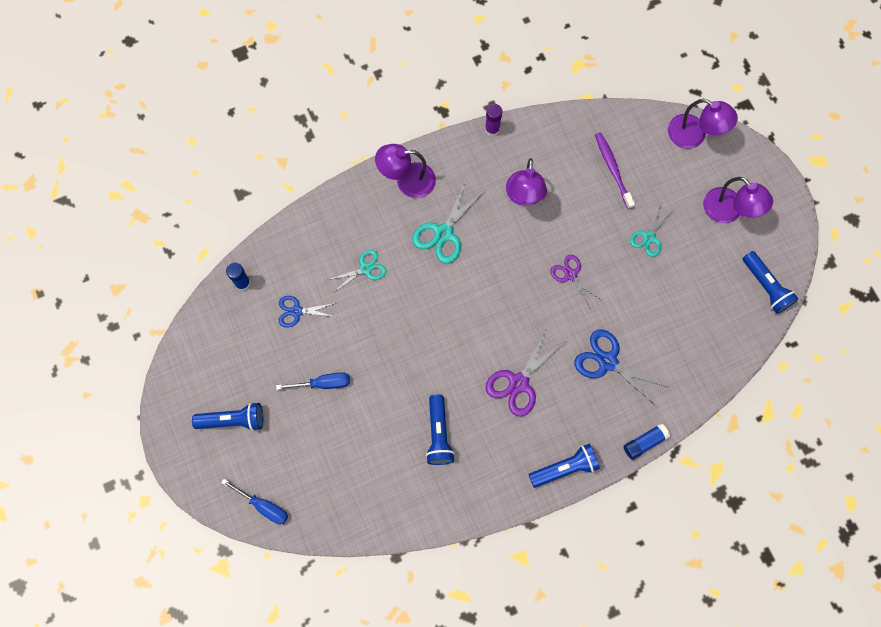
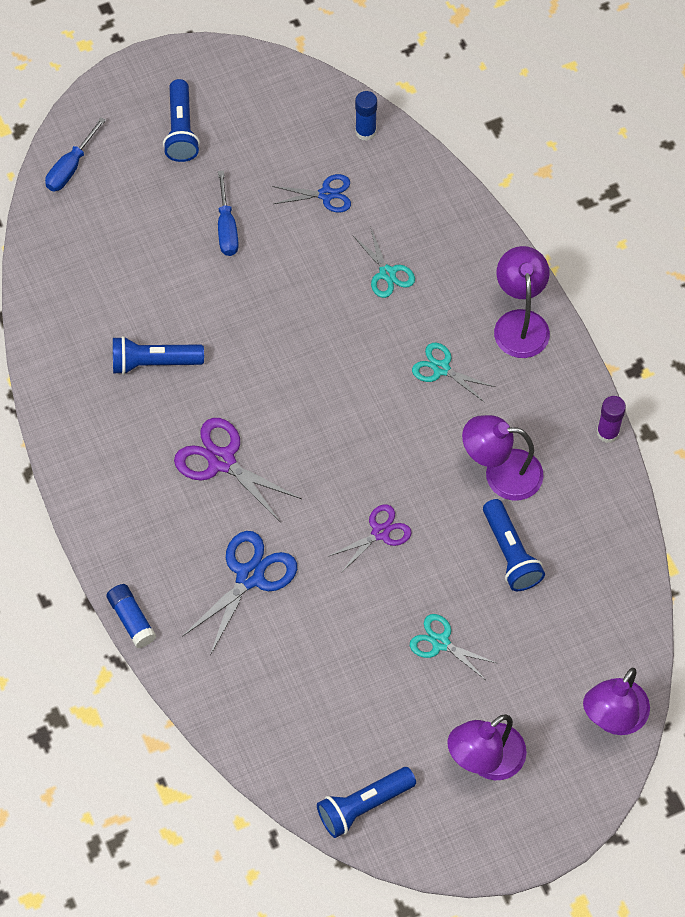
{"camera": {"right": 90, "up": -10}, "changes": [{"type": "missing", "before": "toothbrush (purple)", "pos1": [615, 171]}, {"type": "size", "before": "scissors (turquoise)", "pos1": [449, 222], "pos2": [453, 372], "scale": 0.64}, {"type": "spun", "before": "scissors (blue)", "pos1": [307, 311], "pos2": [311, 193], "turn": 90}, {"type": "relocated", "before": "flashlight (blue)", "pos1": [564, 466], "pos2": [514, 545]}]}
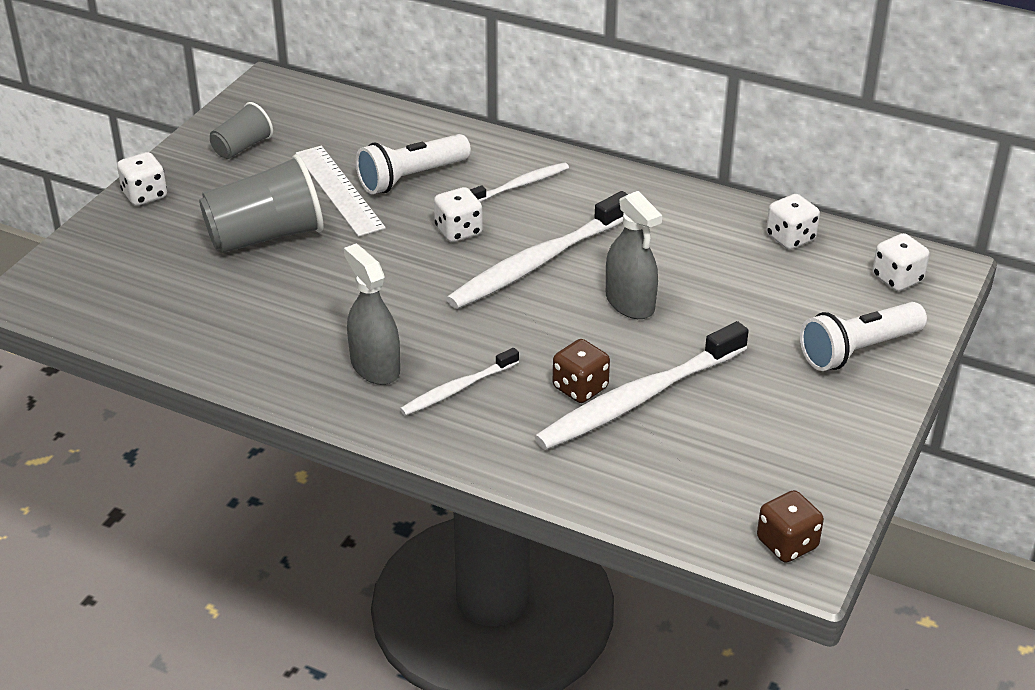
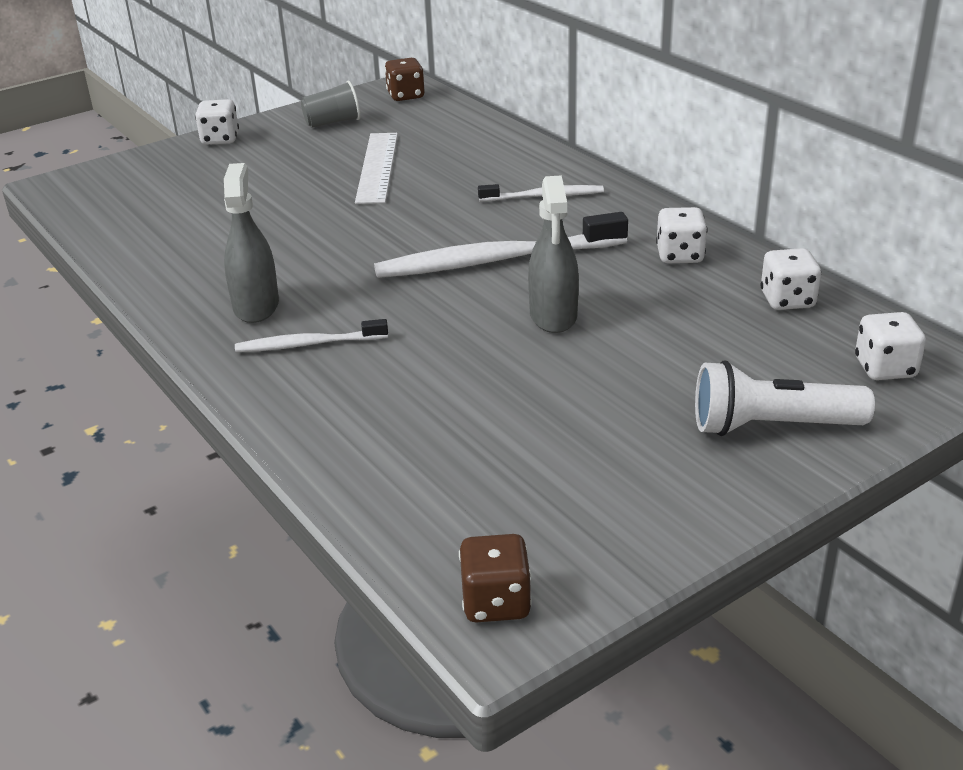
{"camera": {"right": 30, "up": -5}, "changes": [{"type": "missing", "before": "flashlight (white)", "pos1": [413, 164]}, {"type": "missing", "before": "cup (grey)", "pos1": [261, 203]}, {"type": "relocated", "before": "dice (white)", "pos1": [458, 214], "pos2": [681, 235]}, {"type": "missing", "before": "toothbrush (white)", "pos1": [641, 385]}, {"type": "relocated", "before": "dice (brown)", "pos1": [581, 371], "pos2": [405, 79]}]}
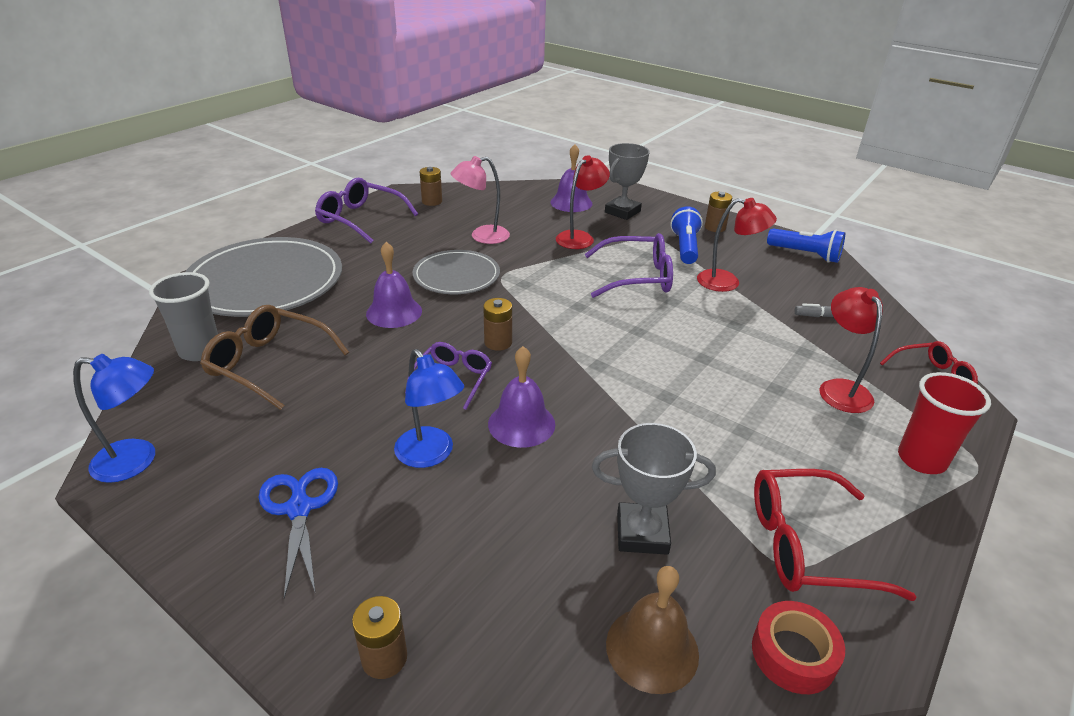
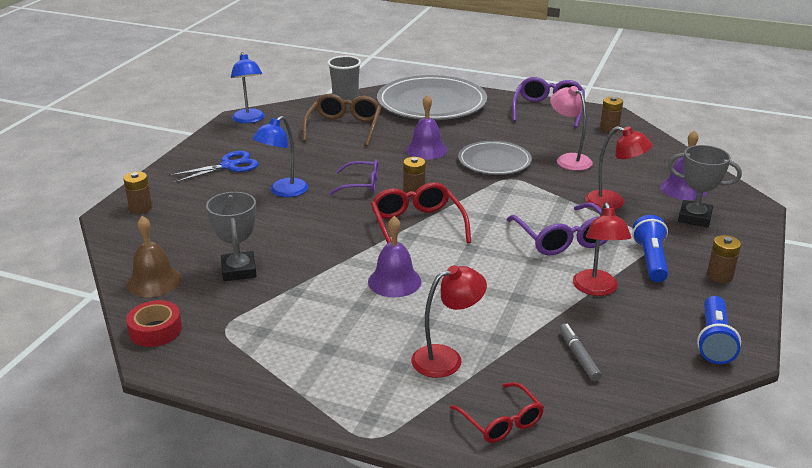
{"camera": {"right": 75, "up": -5}, "changes": [{"type": "spun", "before": "flashlight (blue)", "pos1": [686, 235], "pos2": [650, 248], "turn": -75}, {"type": "relocated", "before": "bell (purple)", "pos1": [521, 397], "pos2": [395, 256]}, {"type": "missing", "before": "cup (red)", "pos1": [944, 423]}, {"type": "relocated", "before": "glasses (red)", "pos1": [835, 535], "pos2": [421, 213]}]}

• • • •

Task brief:
Print the whole listing exactly. No pictures belong in the copy.

Your response:
{"camera": {"right": 90, "up": -10}, "changes": [{"type": "missing", "before": "toothbrush (purple)", "pos1": [615, 171]}, {"type": "size", "before": "scissors (turquoise)", "pos1": [449, 222], "pos2": [453, 372], "scale": 0.64}, {"type": "spun", "before": "scissors (blue)", "pos1": [307, 311], "pos2": [311, 193], "turn": 90}, {"type": "relocated", "before": "flashlight (blue)", "pos1": [564, 466], "pos2": [514, 545]}]}
{"camera": {"right": 30, "up": -5}, "changes": [{"type": "missing", "before": "flashlight (white)", "pos1": [413, 164]}, {"type": "missing", "before": "cup (grey)", "pos1": [261, 203]}, {"type": "relocated", "before": "dice (white)", "pos1": [458, 214], "pos2": [681, 235]}, {"type": "missing", "before": "toothbrush (white)", "pos1": [641, 385]}, {"type": "relocated", "before": "dice (brown)", "pos1": [581, 371], "pos2": [405, 79]}]}
{"camera": {"right": 75, "up": -5}, "changes": [{"type": "spun", "before": "flashlight (blue)", "pos1": [686, 235], "pos2": [650, 248], "turn": -75}, {"type": "relocated", "before": "bell (purple)", "pos1": [521, 397], "pos2": [395, 256]}, {"type": "missing", "before": "cup (red)", "pos1": [944, 423]}, {"type": "relocated", "before": "glasses (red)", "pos1": [835, 535], "pos2": [421, 213]}]}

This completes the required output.